EXERCISE REQUIREMENTS: When you reach the listing, restate it word for word, leaving nothing out.

DATA FOR THIS TASK:
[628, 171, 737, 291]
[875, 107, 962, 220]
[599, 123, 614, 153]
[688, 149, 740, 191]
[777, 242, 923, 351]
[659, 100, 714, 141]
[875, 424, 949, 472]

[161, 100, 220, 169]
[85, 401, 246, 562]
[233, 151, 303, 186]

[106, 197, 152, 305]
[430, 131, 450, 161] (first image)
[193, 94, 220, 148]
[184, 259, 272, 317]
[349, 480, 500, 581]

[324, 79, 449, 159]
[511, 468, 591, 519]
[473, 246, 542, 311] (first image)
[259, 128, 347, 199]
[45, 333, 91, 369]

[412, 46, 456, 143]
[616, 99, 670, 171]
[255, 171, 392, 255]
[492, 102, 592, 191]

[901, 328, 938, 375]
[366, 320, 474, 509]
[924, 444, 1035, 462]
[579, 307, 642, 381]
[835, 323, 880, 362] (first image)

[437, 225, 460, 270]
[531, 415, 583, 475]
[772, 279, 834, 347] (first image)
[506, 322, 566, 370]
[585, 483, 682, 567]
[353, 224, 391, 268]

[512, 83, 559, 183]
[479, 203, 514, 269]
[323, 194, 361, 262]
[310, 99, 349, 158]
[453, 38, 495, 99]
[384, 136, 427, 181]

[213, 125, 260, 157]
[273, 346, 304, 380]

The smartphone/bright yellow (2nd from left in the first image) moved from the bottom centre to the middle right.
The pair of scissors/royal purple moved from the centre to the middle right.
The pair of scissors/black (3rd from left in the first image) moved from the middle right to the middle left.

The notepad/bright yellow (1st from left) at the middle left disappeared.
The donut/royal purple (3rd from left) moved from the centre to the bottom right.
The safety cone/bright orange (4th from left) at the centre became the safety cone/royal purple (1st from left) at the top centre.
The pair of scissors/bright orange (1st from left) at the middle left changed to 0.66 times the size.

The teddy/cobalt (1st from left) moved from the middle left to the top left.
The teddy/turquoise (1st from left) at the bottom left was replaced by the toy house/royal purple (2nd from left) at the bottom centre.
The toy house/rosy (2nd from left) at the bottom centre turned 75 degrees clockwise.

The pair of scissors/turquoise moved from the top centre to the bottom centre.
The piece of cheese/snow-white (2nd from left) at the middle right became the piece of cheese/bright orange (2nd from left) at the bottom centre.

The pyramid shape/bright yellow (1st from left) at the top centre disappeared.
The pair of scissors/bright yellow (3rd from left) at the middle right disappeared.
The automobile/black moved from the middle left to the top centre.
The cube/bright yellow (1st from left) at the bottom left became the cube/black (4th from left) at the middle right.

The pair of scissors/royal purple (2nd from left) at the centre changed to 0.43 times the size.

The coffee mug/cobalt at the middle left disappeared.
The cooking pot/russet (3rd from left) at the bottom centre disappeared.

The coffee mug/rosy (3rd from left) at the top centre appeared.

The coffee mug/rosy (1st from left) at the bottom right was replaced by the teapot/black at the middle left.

REPLY TO THE EXERCISE:
[628, 171, 737, 291]
[875, 107, 962, 220]
[599, 123, 614, 153]
[688, 149, 740, 191]
[777, 242, 923, 351]
[659, 100, 714, 141]
[875, 424, 949, 472]

[161, 100, 220, 169]
[85, 401, 246, 562]
[233, 151, 303, 186]

[106, 197, 152, 305]
[430, 131, 450, 161] (first image)
[193, 94, 220, 148]
[184, 259, 272, 317]
[349, 480, 500, 581]

[324, 79, 449, 159]
[511, 468, 591, 519]
[473, 246, 542, 311] (first image)
[259, 128, 347, 199]
[45, 333, 91, 369]

[412, 46, 456, 143]
[616, 99, 670, 171]
[255, 171, 392, 255]
[492, 102, 592, 191]

[901, 328, 938, 375]
[366, 320, 474, 509]
[924, 444, 1035, 462]
[579, 307, 642, 381]
[835, 323, 880, 362] (first image)

[437, 225, 460, 270]
[531, 415, 583, 475]
[772, 279, 834, 347] (first image)
[506, 322, 566, 370]
[585, 483, 682, 567]
[353, 224, 391, 268]

[512, 83, 559, 183]
[479, 203, 514, 269]
[323, 194, 361, 262]
[310, 99, 349, 158]
[453, 38, 495, 99]
[384, 136, 427, 181]

[213, 125, 260, 157]
[273, 346, 304, 380]

The smartphone/bright yellow (2nd from left in the first image) moved from the bottom centre to the middle right.
The pair of scissors/royal purple moved from the centre to the middle right.
The pair of scissors/black (3rd from left in the first image) moved from the middle right to the middle left.

The notepad/bright yellow (1st from left) at the middle left disappeared.
The donut/royal purple (3rd from left) moved from the centre to the bottom right.
The safety cone/bright orange (4th from left) at the centre became the safety cone/royal purple (1st from left) at the top centre.
The pair of scissors/bright orange (1st from left) at the middle left changed to 0.66 times the size.

The teddy/cobalt (1st from left) moved from the middle left to the top left.
The teddy/turquoise (1st from left) at the bottom left was replaced by the toy house/royal purple (2nd from left) at the bottom centre.
The toy house/rosy (2nd from left) at the bottom centre turned 75 degrees clockwise.

The pair of scissors/turquoise moved from the top centre to the bottom centre.
The piece of cheese/snow-white (2nd from left) at the middle right became the piece of cheese/bright orange (2nd from left) at the bottom centre.

The pyramid shape/bright yellow (1st from left) at the top centre disappeared.
The pair of scissors/bright yellow (3rd from left) at the middle right disappeared.
The automobile/black moved from the middle left to the top centre.
The cube/bright yellow (1st from left) at the bottom left became the cube/black (4th from left) at the middle right.

The pair of scissors/royal purple (2nd from left) at the centre changed to 0.43 times the size.

The coffee mug/cobalt at the middle left disappeared.
The cooking pot/russet (3rd from left) at the bottom centre disappeared.

The coffee mug/rosy (3rd from left) at the top centre appeared.

The coffee mug/rosy (1st from left) at the bottom right was replaced by the teapot/black at the middle left.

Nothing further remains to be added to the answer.